» Assignment: Leave out the pictures, and reproduce exactly the lines from the line containing "black triangle: (47, 176)" through the final line of the entries.

» Source data:

——

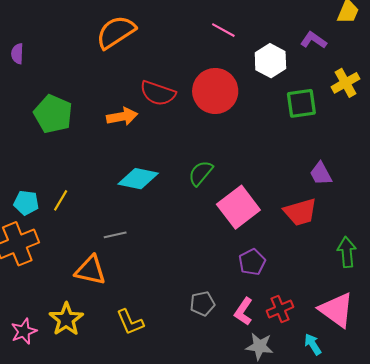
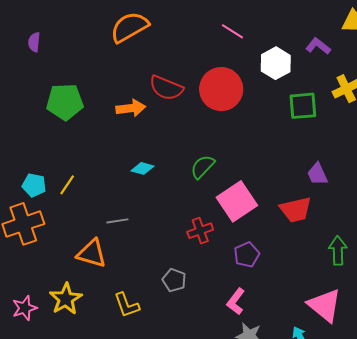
green pentagon: (53, 114) -> (65, 102), turned -30
cyan diamond: (138, 179) -> (143, 168), size x0.6
gray pentagon: (202, 304) -> (174, 280), moved, turned 30
red cross: (280, 309) -> (200, 231), moved

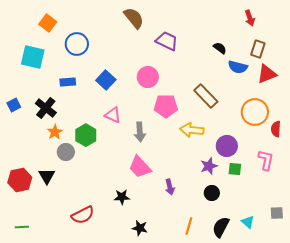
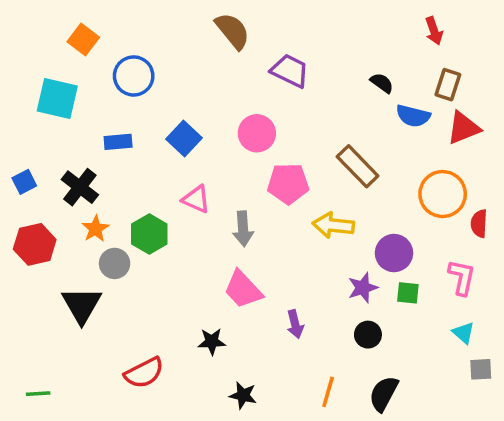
black triangle: (47, 176) -> (82, 305), size x1.4
red hexagon: (20, 180) -> (35, 244), moved
cyan triangle: (248, 222) -> (463, 333), moved

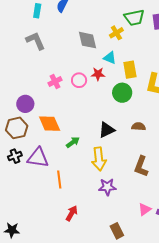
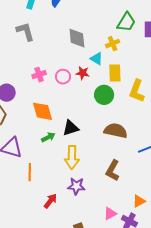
green trapezoid: (134, 18) -> (126, 22), turned -55
yellow cross: (116, 33) -> (113, 44), moved
orange diamond: (50, 124) -> (42, 111), moved
brown semicircle: (139, 126) -> (116, 131), size x1.6
black triangle: (107, 130) -> (71, 128), moved
red arrow: (72, 213) -> (50, 201), moved

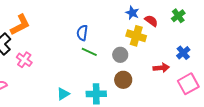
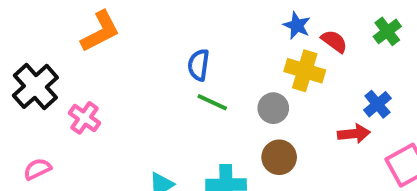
orange L-shape: (20, 25) -> (100, 31), moved
blue cross: (183, 53) -> (377, 104), moved

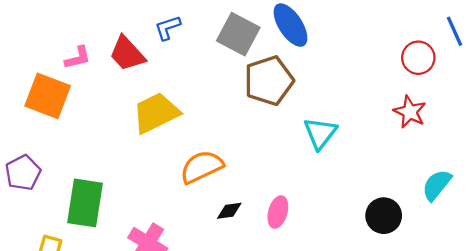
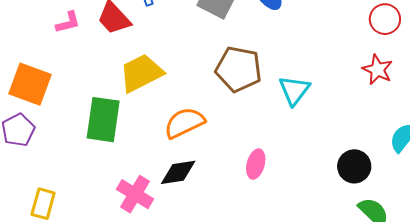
brown pentagon: (269, 81) -> (239, 69), moved, turned 30
orange square: (48, 96) -> (30, 84), moved
green rectangle: (85, 203) -> (103, 120), moved
black diamond: (229, 211) -> (178, 172), moved, size x1.5

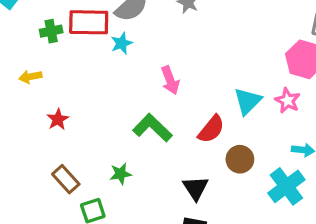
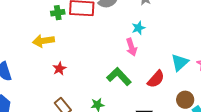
cyan star: (122, 43) -> (138, 28), moved
yellow arrow: (30, 77) -> (43, 41), size x1.5
brown circle: (240, 159) -> (185, 100), moved

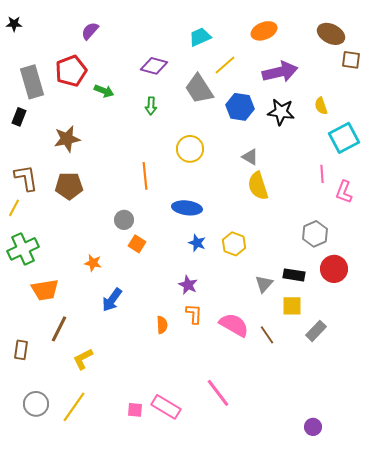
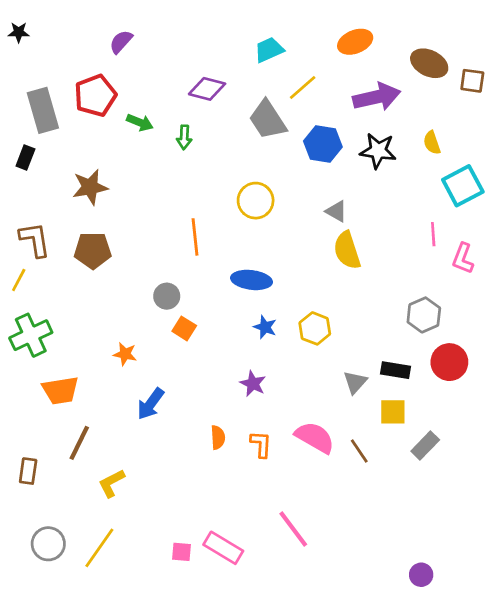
brown ellipse: (331, 34) -> (429, 63), moved
green arrow: (151, 106) -> (184, 137), moved
orange L-shape: (194, 314) -> (261, 444), moved

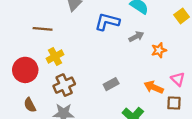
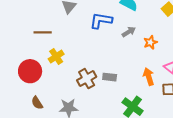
gray rectangle: (111, 84) -> (110, 77), turned 40
brown cross: (64, 85) -> (87, 79), moved
orange arrow: (154, 87) -> (149, 77), turned 54

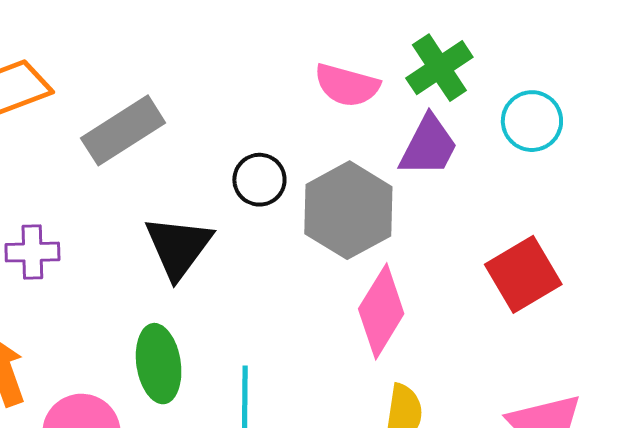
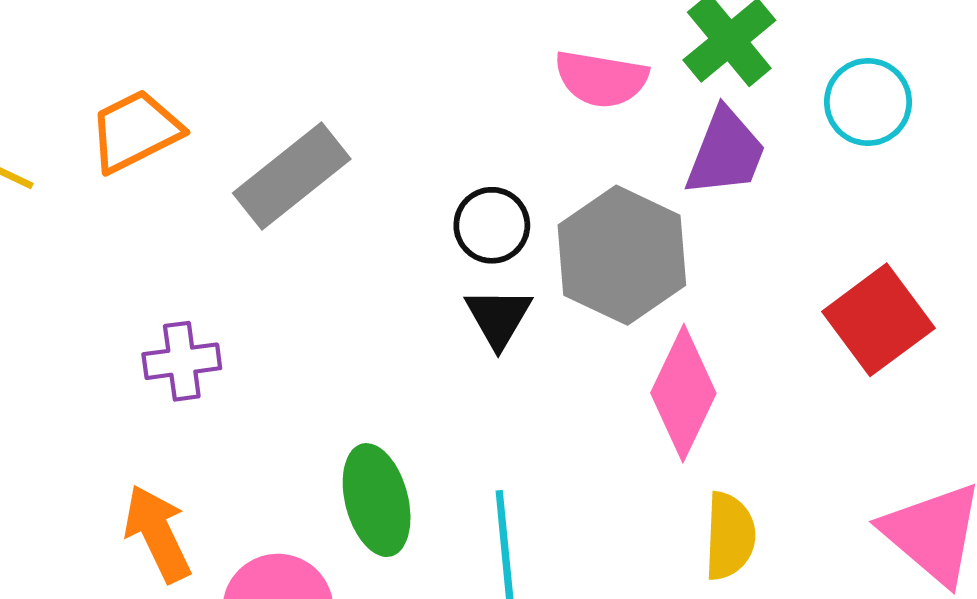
black triangle: (178, 247) -> (498, 318), moved, size x0.7

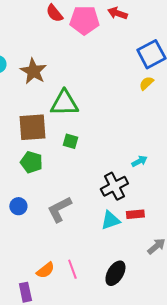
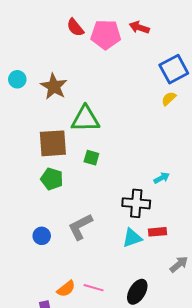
black cross: (114, 186) -> (136, 203), turned 32
blue circle: (18, 206) -> (42, 236), moved
pink line: (72, 269) -> (94, 288), turned -54

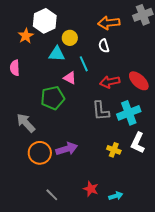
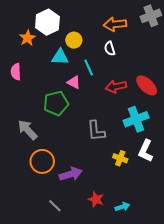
gray L-shape: (101, 111) -> (96, 131), moved
purple arrow: (67, 149) -> (71, 174), moved

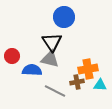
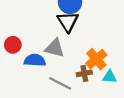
black triangle: (52, 42) -> (68, 22), moved
orange cross: (88, 69) -> (96, 59), turned -30

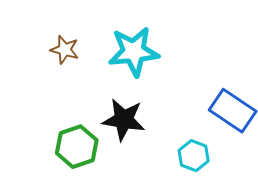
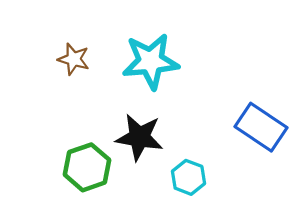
cyan hexagon: (194, 156) -> (188, 177), moved

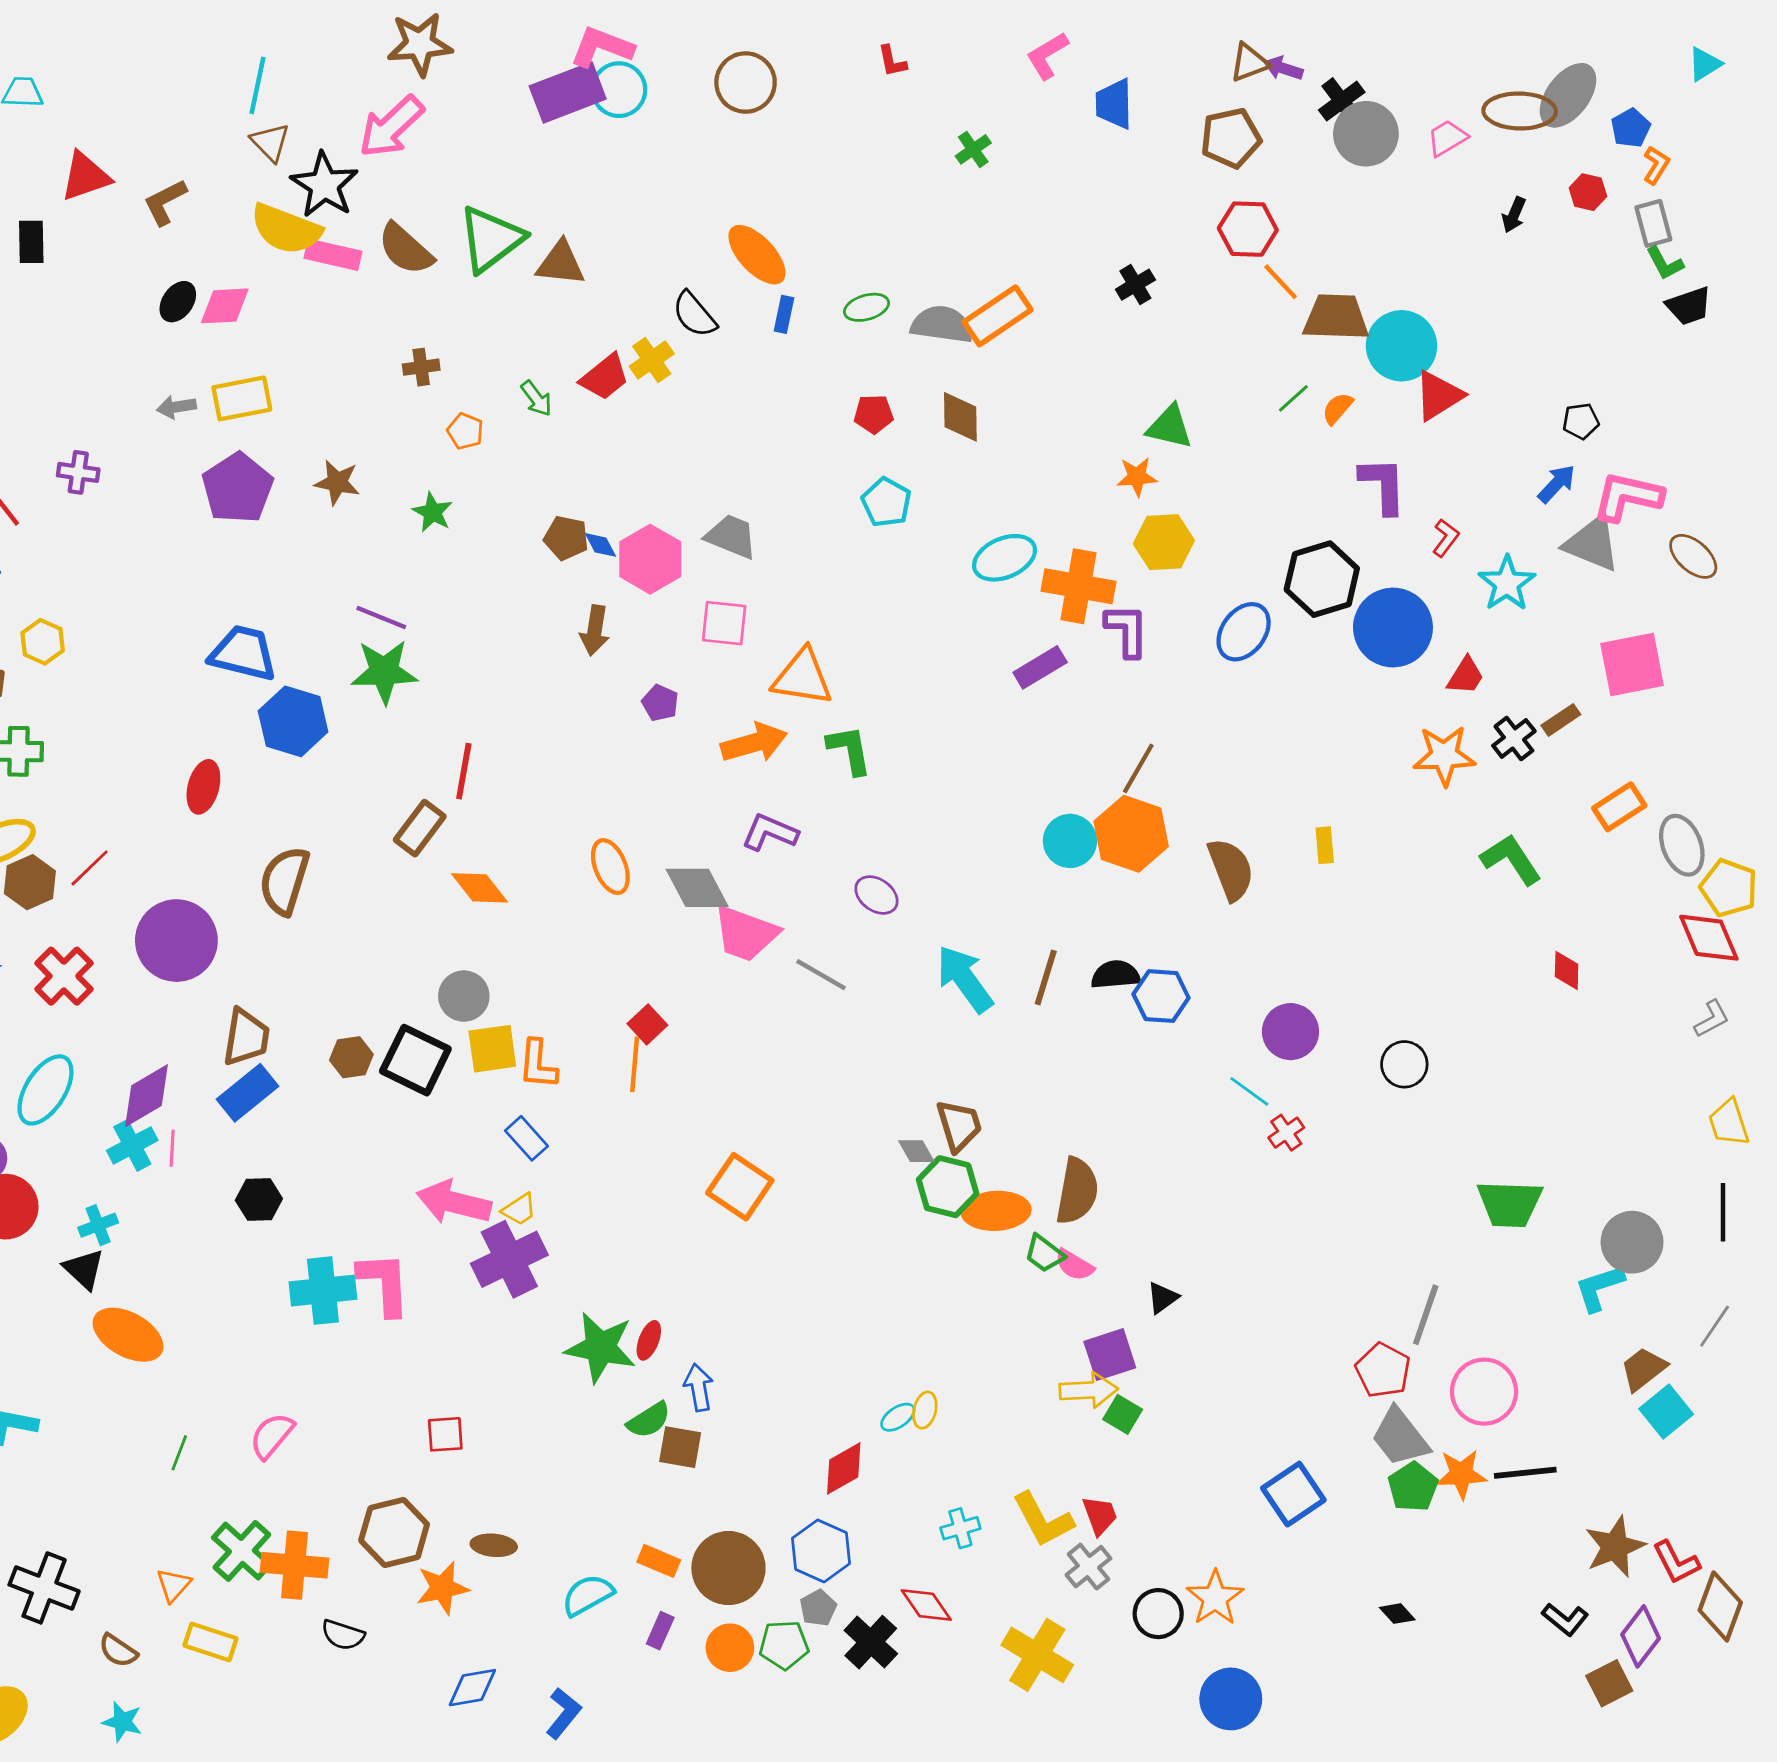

——

» Answer section:
black triangle: (47, 176) -> (82, 305), size x1.4
red hexagon: (20, 180) -> (35, 244), moved
cyan triangle: (248, 222) -> (463, 333), moved

green trapezoid: (134, 18) -> (126, 22), turned -55
yellow cross: (116, 33) -> (113, 44), moved
orange diamond: (50, 124) -> (42, 111), moved
brown semicircle: (139, 126) -> (116, 131), size x1.6
black triangle: (107, 130) -> (71, 128), moved
red arrow: (72, 213) -> (50, 201), moved

orange L-shape: (20, 25) -> (100, 31), moved
blue cross: (183, 53) -> (377, 104), moved

brown pentagon: (269, 81) -> (239, 69), moved, turned 30
orange square: (48, 96) -> (30, 84), moved
green rectangle: (85, 203) -> (103, 120), moved
black diamond: (229, 211) -> (178, 172), moved, size x1.5

cyan star: (122, 43) -> (138, 28), moved
yellow arrow: (30, 77) -> (43, 41), size x1.5
brown circle: (240, 159) -> (185, 100), moved

brown ellipse: (331, 34) -> (429, 63), moved
green arrow: (151, 106) -> (184, 137), moved
orange L-shape: (194, 314) -> (261, 444), moved

gray rectangle: (111, 84) -> (110, 77), turned 40
brown cross: (64, 85) -> (87, 79), moved
orange arrow: (154, 87) -> (149, 77), turned 54

black triangle: (178, 247) -> (498, 318), moved, size x0.7

black cross: (114, 186) -> (136, 203), turned 32
blue circle: (18, 206) -> (42, 236), moved
pink line: (72, 269) -> (94, 288), turned -54

gray L-shape: (101, 111) -> (96, 131), moved
purple arrow: (67, 149) -> (71, 174), moved

black triangle: (52, 42) -> (68, 22), moved
orange cross: (88, 69) -> (96, 59), turned -30

cyan hexagon: (194, 156) -> (188, 177), moved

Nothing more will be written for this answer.